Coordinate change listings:
-------------------------

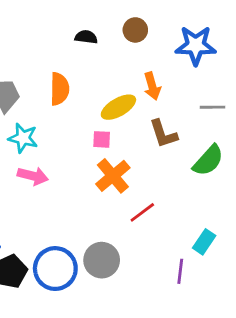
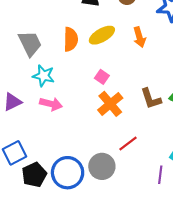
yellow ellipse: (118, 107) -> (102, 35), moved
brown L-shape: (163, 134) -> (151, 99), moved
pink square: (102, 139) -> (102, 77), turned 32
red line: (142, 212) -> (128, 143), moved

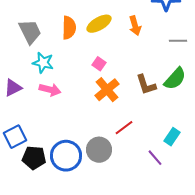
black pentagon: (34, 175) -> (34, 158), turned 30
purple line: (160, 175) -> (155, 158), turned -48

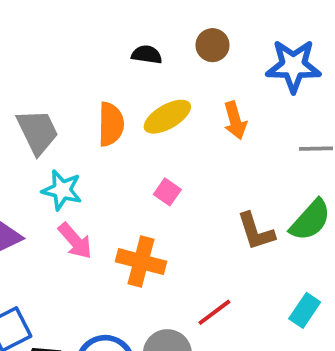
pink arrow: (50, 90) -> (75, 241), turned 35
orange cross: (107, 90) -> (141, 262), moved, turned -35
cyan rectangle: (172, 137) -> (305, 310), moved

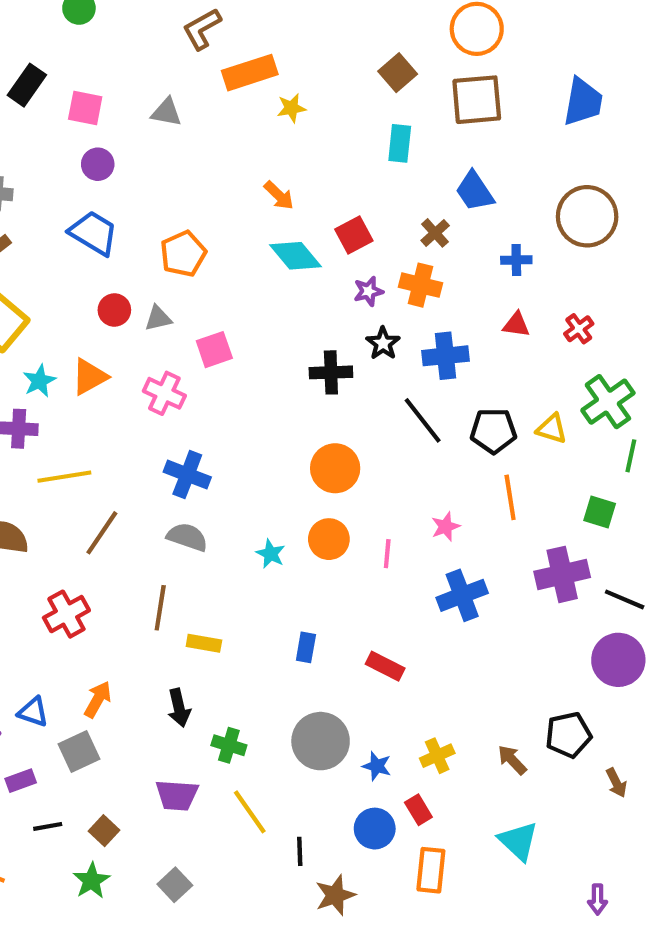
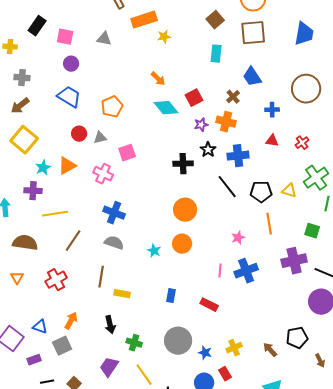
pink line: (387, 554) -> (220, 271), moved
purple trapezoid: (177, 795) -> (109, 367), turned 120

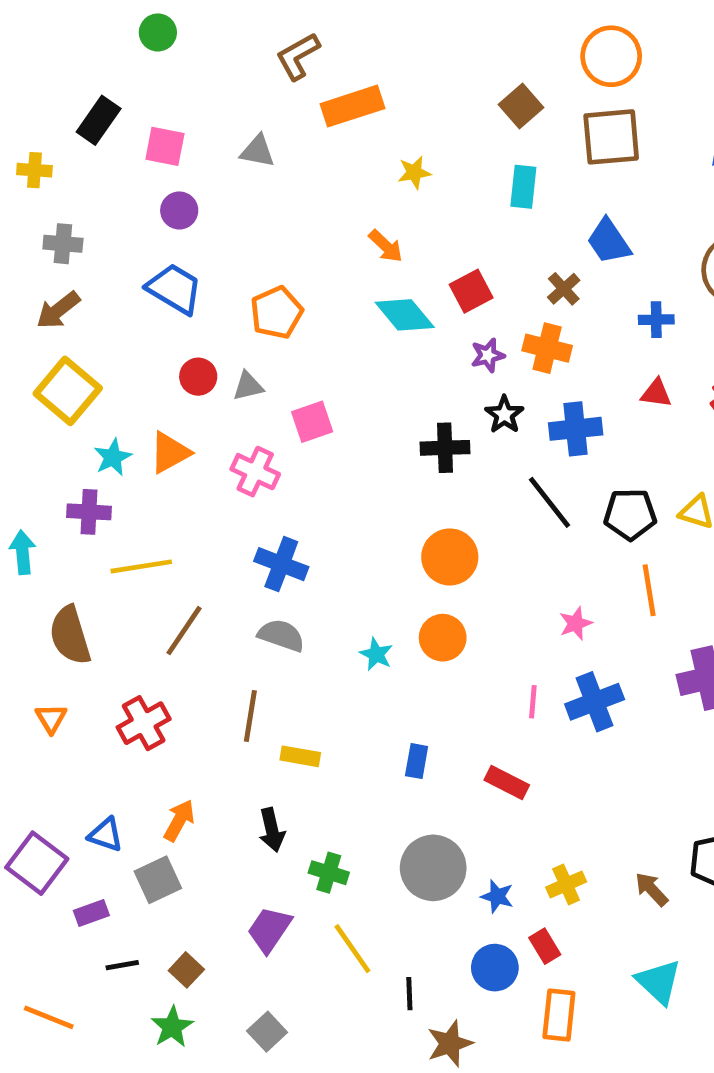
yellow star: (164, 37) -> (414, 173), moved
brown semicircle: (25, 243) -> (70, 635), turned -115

-------------------------

WRITTEN TASK: Your task is to repeat, word for word and with no picture, every line from the one that contains "orange cross: (107, 90)" through the last line of the data.

SOLVED PROBLEM:
orange cross: (107, 90) -> (141, 262), moved, turned -35
cyan rectangle: (172, 137) -> (305, 310), moved

pink line: (387, 554) -> (220, 271), moved
purple trapezoid: (177, 795) -> (109, 367), turned 120

yellow star: (164, 37) -> (414, 173), moved
brown semicircle: (25, 243) -> (70, 635), turned -115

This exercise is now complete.